▸ **Work to be completed**
Please find all lines containing "vegetable" in the listing below and copy them.

□ □ □ □ □ □ □

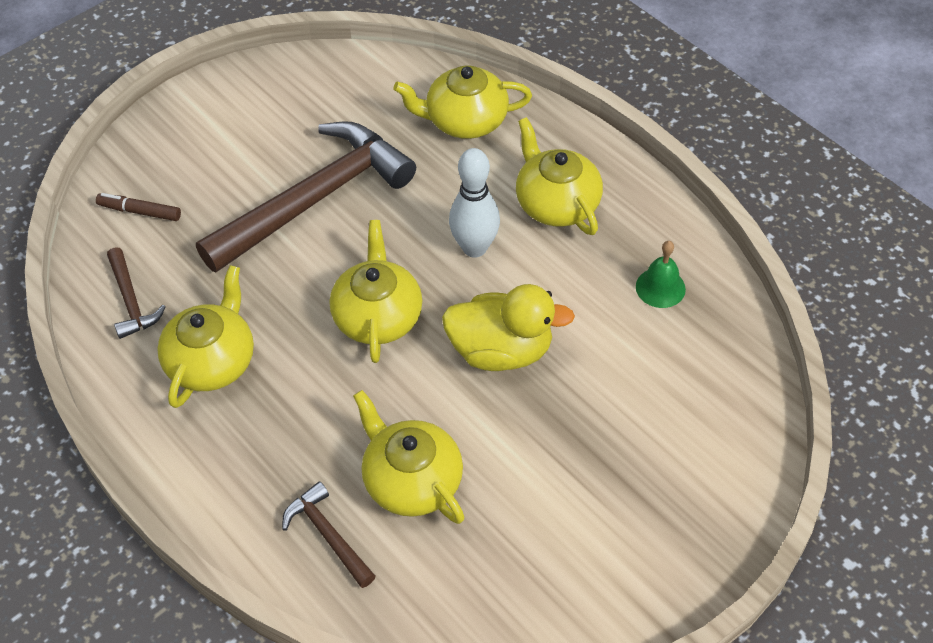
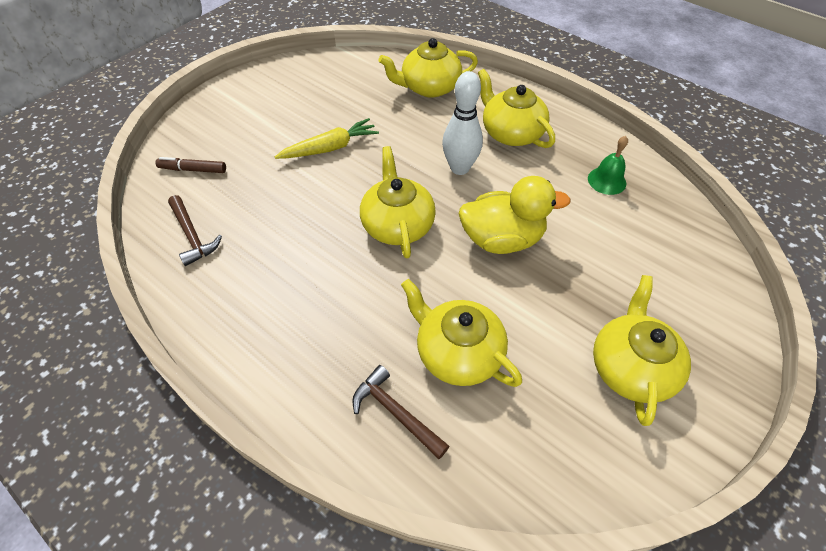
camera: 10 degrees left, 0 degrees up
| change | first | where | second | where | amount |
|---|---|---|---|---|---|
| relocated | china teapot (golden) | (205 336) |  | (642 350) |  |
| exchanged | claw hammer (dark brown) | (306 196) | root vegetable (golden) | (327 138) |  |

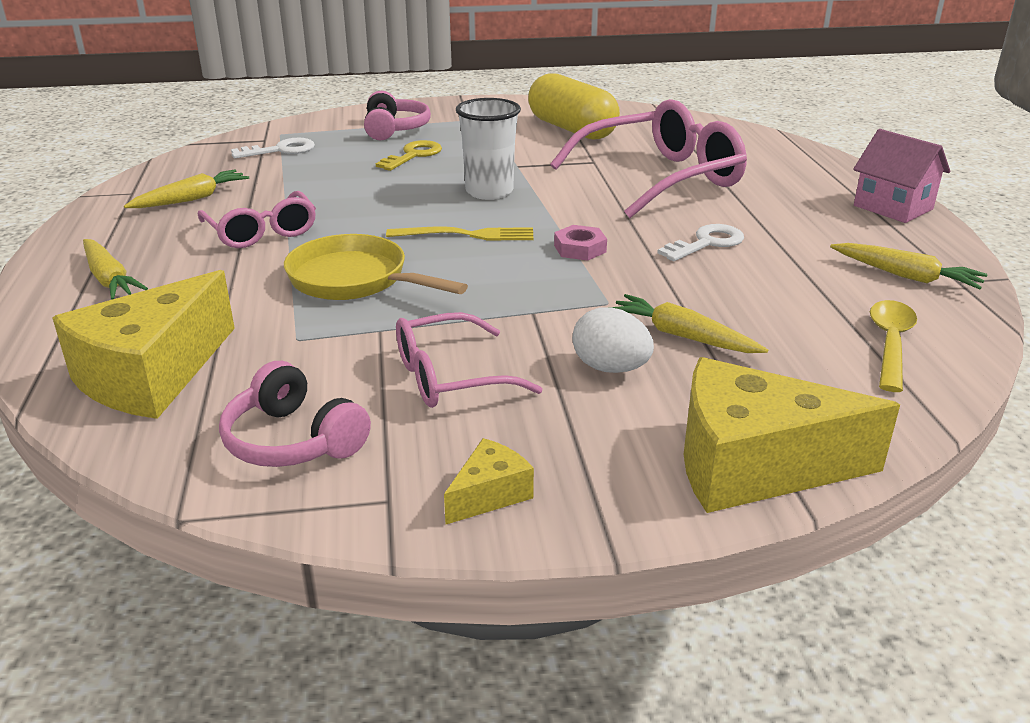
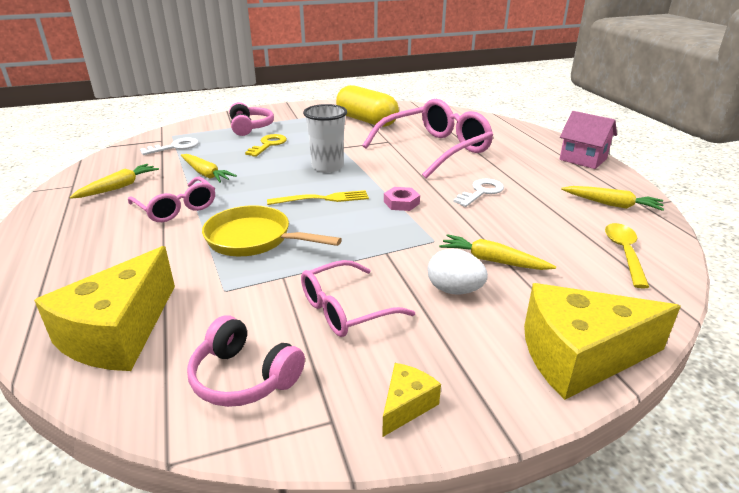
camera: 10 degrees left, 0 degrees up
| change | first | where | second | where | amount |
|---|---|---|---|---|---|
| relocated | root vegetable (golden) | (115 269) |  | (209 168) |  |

□ □ □ □ □ □ □

▸ **Result of the exercise**
| exchanged | claw hammer (dark brown) | (306 196) | root vegetable (golden) | (327 138) |  |
| relocated | root vegetable (golden) | (115 269) |  | (209 168) |  |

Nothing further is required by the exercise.